┌──
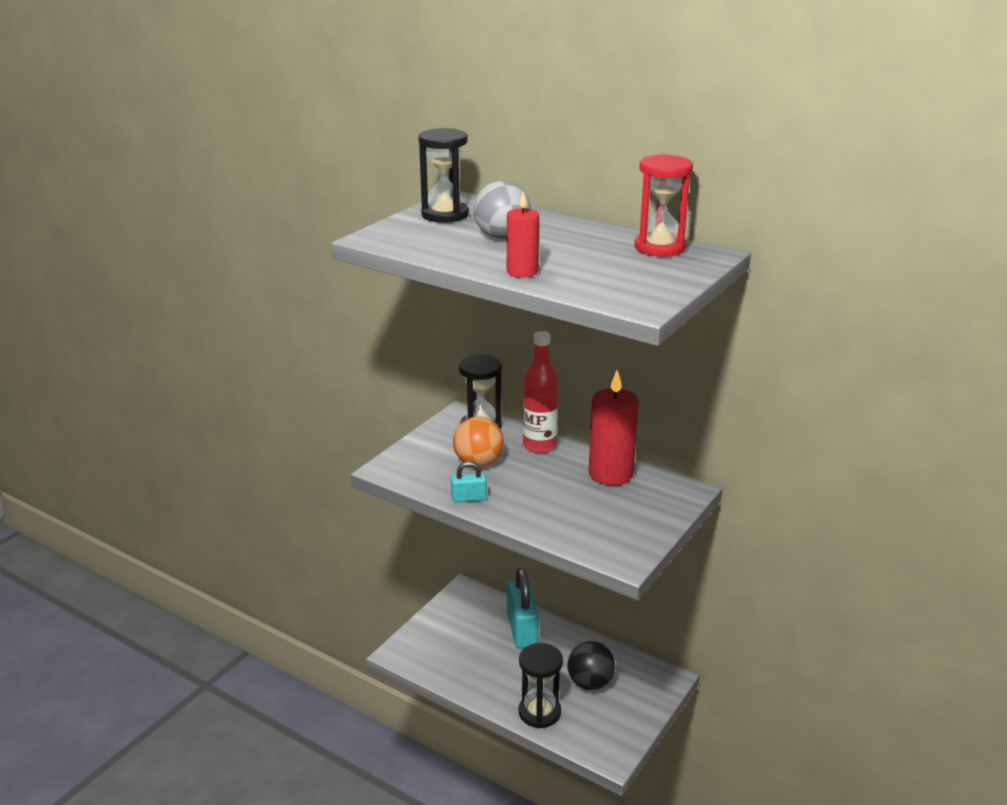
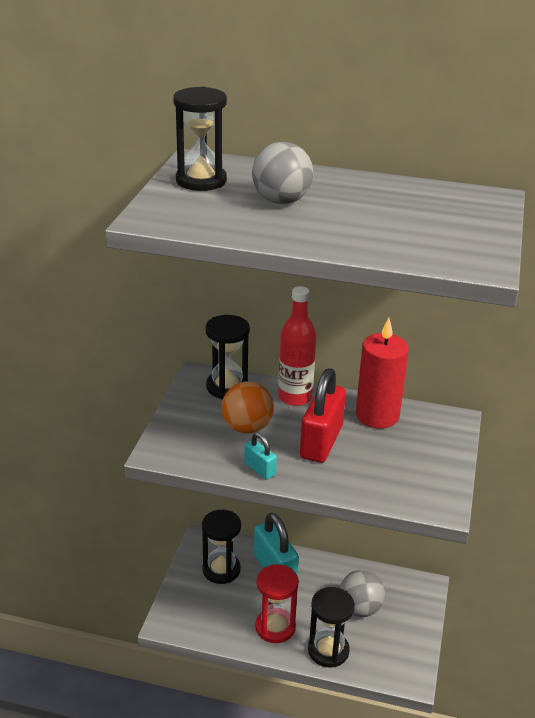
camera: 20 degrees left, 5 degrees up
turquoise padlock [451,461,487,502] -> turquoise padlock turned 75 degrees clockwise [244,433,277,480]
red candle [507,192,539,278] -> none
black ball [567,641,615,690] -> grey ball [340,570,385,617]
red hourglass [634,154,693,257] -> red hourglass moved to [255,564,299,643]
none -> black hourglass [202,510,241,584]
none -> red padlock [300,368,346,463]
└──
┌──
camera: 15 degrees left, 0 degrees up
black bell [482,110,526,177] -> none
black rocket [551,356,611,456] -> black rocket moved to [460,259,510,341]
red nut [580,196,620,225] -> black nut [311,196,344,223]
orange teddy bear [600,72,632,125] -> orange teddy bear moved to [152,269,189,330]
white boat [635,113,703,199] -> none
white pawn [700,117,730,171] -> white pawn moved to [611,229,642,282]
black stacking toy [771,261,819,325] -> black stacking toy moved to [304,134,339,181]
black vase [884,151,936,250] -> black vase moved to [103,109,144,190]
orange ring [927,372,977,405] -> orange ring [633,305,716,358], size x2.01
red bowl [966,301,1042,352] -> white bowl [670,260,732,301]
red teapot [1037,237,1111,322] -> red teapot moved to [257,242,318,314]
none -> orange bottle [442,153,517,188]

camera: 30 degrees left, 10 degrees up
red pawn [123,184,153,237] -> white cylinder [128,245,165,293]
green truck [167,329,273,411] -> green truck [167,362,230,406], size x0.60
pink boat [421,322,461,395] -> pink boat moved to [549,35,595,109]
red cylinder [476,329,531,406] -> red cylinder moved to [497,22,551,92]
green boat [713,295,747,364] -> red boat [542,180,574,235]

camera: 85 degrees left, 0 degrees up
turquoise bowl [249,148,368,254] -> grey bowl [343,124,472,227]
└──
Among the entries above, locate the lines containing "camera: 20 degrees left, 5 degrees up" and "none -> red padlock [300,368,346,463]", and transcribe exactly those two lines and all lines between.

(EXPECTED OUTPUT)
camera: 20 degrees left, 5 degrees up
turquoise padlock [451,461,487,502] -> turquoise padlock turned 75 degrees clockwise [244,433,277,480]
red candle [507,192,539,278] -> none
black ball [567,641,615,690] -> grey ball [340,570,385,617]
red hourglass [634,154,693,257] -> red hourglass moved to [255,564,299,643]
none -> black hourglass [202,510,241,584]
none -> red padlock [300,368,346,463]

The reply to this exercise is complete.